• **WHAT IS BEING ASKED**:
Go through the data and count the lines holding the string "marker". Write only the number.

• **EXCERPTED RECORDS**:
###
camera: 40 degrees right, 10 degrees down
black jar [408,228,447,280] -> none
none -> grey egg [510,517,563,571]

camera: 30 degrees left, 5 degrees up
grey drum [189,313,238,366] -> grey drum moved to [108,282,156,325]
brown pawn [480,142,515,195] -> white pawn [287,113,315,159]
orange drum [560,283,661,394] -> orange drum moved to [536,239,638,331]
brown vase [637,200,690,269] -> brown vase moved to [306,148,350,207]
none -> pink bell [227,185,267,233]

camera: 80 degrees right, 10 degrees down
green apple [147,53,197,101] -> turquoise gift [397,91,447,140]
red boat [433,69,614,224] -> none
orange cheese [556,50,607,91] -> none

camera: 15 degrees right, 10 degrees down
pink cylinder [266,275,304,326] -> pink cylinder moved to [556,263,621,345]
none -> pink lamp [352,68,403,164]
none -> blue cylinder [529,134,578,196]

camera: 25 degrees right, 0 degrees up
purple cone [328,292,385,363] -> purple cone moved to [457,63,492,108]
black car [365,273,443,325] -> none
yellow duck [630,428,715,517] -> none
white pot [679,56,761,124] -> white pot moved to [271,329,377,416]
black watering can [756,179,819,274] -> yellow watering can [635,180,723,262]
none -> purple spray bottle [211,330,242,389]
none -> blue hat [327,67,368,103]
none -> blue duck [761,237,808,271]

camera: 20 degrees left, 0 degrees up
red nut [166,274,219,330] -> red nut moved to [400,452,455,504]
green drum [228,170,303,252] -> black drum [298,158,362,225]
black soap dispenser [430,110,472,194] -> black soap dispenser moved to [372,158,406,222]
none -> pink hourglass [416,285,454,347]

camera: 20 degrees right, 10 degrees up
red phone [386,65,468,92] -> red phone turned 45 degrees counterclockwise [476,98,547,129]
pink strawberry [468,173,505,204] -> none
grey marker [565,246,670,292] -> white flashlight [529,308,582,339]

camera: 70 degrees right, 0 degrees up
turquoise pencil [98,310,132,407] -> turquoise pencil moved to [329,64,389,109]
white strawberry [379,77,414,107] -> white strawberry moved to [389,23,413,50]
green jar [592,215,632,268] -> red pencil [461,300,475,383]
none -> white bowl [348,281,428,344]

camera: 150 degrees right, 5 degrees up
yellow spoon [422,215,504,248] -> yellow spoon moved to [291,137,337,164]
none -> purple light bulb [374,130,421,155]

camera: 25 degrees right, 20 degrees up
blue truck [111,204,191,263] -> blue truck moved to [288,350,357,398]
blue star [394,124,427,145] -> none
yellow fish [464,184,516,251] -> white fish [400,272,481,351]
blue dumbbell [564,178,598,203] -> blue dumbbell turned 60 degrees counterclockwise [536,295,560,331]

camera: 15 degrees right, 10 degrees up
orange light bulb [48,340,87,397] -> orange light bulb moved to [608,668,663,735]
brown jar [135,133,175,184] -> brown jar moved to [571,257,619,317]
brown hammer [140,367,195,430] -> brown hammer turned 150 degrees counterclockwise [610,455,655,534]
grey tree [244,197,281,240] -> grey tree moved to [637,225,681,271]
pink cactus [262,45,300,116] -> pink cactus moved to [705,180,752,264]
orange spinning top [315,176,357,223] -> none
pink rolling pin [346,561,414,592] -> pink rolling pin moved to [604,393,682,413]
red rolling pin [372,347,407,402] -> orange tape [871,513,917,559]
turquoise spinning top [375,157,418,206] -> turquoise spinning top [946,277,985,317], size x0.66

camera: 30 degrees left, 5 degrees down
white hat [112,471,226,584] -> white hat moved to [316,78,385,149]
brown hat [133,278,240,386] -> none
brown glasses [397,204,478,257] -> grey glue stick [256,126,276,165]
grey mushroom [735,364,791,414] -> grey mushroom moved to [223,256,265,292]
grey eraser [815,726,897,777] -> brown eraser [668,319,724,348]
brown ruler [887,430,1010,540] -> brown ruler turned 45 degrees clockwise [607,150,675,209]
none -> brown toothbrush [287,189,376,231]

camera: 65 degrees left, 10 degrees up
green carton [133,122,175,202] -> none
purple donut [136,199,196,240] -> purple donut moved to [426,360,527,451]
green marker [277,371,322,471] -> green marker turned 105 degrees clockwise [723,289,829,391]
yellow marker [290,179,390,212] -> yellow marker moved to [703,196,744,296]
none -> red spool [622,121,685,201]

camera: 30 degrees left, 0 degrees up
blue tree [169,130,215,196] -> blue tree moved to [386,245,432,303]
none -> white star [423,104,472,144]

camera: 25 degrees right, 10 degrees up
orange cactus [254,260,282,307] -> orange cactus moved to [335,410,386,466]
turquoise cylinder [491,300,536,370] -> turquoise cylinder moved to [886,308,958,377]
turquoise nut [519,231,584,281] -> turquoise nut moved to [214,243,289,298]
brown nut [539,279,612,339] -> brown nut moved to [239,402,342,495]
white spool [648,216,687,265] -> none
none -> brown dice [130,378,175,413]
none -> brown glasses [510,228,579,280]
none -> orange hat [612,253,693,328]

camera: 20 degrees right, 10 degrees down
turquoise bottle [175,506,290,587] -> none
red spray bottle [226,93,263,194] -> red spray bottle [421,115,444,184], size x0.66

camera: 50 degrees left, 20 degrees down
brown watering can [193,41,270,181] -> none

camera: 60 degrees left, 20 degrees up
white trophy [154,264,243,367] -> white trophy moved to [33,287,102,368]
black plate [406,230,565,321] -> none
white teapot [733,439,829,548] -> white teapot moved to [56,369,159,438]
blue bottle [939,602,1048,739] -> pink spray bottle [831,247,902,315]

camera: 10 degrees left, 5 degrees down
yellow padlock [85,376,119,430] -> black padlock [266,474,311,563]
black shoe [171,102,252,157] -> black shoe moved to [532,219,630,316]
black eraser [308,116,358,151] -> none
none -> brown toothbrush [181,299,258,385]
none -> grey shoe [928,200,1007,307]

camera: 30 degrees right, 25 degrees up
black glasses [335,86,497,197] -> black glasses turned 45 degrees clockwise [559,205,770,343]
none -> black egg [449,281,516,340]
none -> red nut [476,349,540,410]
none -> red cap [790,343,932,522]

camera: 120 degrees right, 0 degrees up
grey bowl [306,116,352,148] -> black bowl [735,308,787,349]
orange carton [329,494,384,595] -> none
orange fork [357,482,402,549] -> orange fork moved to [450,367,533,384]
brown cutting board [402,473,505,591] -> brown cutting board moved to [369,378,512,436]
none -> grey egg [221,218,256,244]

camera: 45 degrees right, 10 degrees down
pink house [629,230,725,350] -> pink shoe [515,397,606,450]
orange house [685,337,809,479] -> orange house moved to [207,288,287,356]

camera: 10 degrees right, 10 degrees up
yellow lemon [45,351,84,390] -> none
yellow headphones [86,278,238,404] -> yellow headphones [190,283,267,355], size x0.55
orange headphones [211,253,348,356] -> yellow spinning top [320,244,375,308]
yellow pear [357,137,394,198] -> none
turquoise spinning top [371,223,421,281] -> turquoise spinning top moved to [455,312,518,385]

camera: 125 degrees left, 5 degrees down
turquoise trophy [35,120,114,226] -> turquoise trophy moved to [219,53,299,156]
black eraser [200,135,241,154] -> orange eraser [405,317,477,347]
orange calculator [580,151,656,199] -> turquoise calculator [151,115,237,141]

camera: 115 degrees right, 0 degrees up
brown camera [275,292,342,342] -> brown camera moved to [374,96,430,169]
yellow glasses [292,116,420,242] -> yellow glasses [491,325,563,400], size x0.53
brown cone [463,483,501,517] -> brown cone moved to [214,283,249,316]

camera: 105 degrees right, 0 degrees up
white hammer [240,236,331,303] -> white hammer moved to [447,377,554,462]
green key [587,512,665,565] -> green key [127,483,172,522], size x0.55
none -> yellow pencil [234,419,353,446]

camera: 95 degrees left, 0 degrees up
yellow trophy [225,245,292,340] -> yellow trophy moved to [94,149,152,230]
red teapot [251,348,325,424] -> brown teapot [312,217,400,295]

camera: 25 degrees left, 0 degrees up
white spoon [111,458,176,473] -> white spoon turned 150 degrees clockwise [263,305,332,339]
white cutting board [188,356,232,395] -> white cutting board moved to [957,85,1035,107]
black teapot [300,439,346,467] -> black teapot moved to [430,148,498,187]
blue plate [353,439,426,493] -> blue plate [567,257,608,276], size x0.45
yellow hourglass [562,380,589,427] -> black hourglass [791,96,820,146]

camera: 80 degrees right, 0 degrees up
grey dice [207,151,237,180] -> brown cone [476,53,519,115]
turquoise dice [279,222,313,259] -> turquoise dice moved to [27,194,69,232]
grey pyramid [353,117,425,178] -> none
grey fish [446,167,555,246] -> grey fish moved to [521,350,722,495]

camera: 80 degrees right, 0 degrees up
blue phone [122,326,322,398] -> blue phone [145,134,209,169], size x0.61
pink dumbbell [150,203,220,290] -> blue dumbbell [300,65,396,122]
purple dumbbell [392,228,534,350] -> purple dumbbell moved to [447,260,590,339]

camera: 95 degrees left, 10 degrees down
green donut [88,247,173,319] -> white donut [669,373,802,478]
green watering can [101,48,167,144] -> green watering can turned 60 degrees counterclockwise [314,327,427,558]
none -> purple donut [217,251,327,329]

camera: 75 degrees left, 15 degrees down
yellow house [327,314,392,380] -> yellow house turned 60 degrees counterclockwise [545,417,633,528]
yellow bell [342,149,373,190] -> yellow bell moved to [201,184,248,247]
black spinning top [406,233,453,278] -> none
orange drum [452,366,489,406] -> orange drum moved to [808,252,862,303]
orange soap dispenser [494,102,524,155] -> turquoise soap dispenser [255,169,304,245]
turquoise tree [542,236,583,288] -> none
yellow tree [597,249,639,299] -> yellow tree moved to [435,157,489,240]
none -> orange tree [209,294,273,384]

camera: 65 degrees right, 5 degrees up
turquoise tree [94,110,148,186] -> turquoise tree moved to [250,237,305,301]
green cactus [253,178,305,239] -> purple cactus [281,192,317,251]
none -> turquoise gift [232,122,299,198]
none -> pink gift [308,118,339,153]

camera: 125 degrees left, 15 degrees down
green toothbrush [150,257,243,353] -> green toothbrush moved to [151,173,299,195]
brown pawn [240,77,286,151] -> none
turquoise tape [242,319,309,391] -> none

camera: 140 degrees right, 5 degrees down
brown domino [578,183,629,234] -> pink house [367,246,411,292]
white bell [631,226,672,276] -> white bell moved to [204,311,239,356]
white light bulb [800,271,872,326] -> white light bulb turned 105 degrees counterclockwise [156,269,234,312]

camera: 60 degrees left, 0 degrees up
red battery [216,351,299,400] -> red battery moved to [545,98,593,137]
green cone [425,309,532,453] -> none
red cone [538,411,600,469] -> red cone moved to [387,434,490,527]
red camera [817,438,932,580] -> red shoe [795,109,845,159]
###
• **SOLUTION TO THIS PROBLEM**:
3